- [DATA BELOW]
[Start of section]

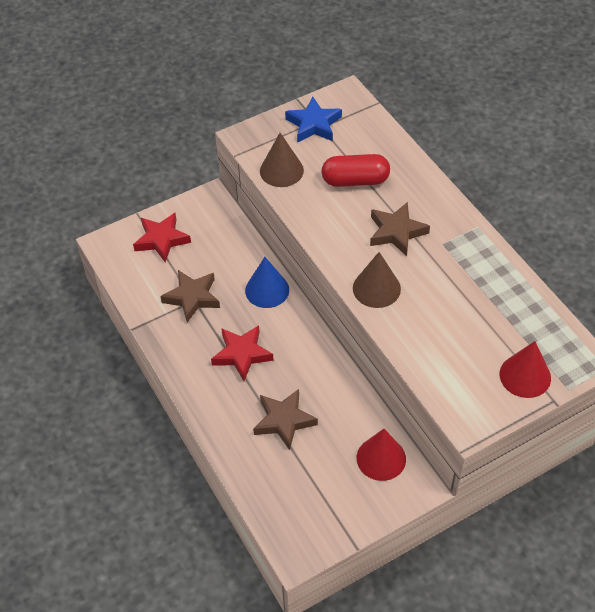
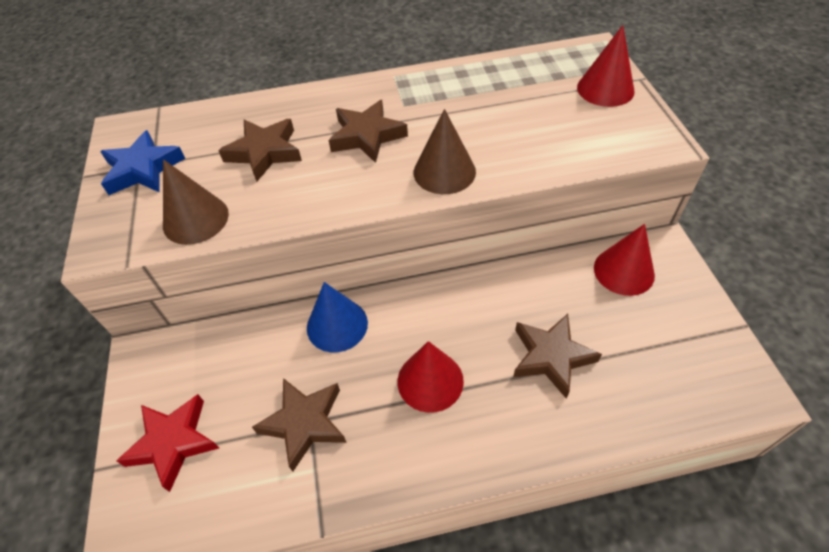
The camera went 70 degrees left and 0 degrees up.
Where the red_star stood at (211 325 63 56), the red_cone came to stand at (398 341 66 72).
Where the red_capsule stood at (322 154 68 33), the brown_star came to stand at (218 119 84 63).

[End of section]

- [ABOUT THIS EXERCISE] Please copy exactly, and only, the lines running from the one containing "Where the red_star" through the end of the listing.

- [RESPONSE BELOW]
Where the red_star stood at (211 325 63 56), the red_cone came to stand at (398 341 66 72).
Where the red_capsule stood at (322 154 68 33), the brown_star came to stand at (218 119 84 63).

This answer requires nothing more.